START Records provided

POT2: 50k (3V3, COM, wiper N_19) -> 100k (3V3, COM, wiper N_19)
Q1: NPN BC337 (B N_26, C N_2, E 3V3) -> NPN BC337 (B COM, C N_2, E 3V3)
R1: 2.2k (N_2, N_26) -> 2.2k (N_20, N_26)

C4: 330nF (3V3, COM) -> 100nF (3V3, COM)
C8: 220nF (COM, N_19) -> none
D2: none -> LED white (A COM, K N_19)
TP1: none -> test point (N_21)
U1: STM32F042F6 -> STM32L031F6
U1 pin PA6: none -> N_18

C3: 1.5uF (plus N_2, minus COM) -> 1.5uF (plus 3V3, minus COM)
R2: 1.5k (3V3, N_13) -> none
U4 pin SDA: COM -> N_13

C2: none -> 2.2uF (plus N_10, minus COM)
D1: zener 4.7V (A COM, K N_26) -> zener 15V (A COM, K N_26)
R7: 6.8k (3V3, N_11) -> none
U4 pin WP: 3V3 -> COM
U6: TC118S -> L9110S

END Records provided
START Records provided

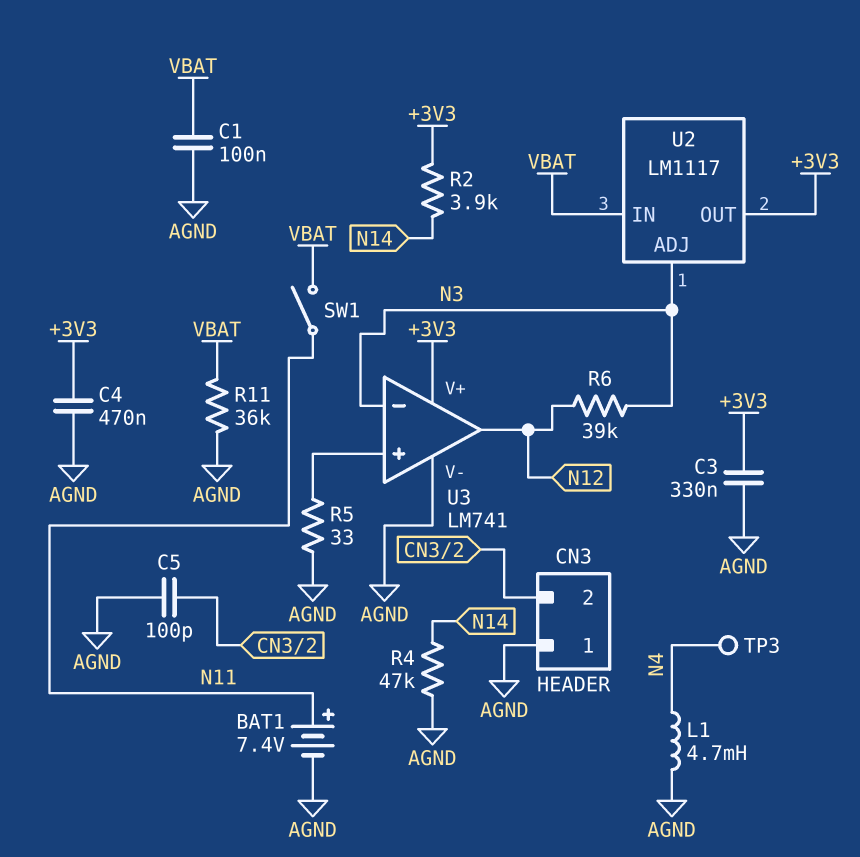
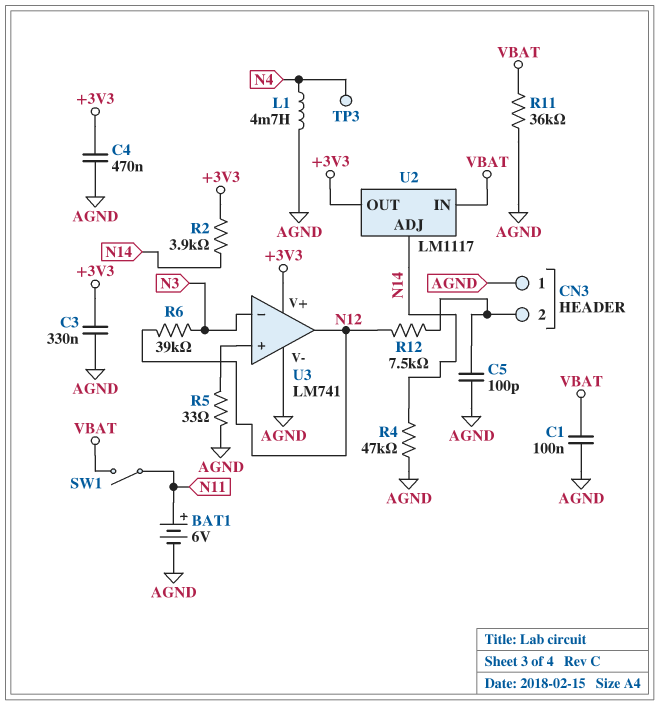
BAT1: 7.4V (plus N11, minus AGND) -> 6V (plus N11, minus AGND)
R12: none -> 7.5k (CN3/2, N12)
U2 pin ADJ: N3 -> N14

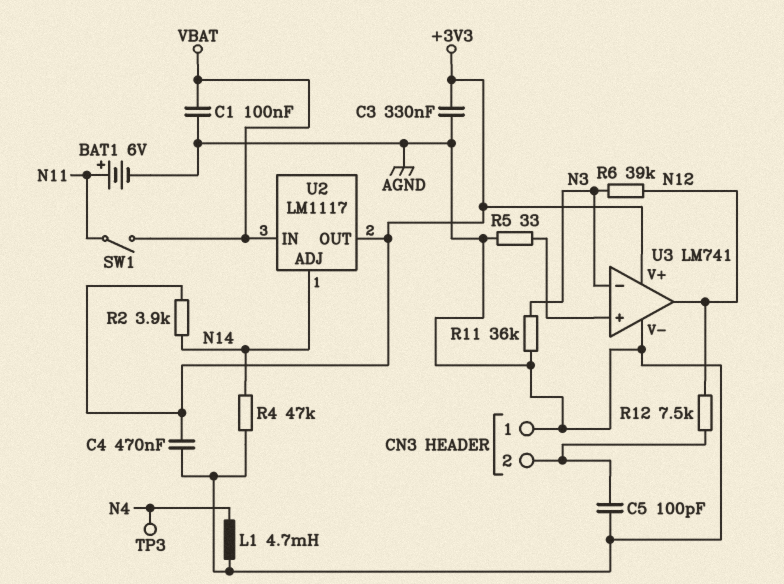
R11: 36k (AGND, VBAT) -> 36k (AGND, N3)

END Records provided

## What you should do
Retype only this portion of the data above: the line containing "U1: STM32F042F6 -> STM32L031F6", the line containing "U6: TC118S -> L9110S", and all lines between them, exactly.

## Answer for this exercise
U1: STM32F042F6 -> STM32L031F6
U1 pin PA6: none -> N_18

C3: 1.5uF (plus N_2, minus COM) -> 1.5uF (plus 3V3, minus COM)
R2: 1.5k (3V3, N_13) -> none
U4 pin SDA: COM -> N_13

C2: none -> 2.2uF (plus N_10, minus COM)
D1: zener 4.7V (A COM, K N_26) -> zener 15V (A COM, K N_26)
R7: 6.8k (3V3, N_11) -> none
U4 pin WP: 3V3 -> COM
U6: TC118S -> L9110S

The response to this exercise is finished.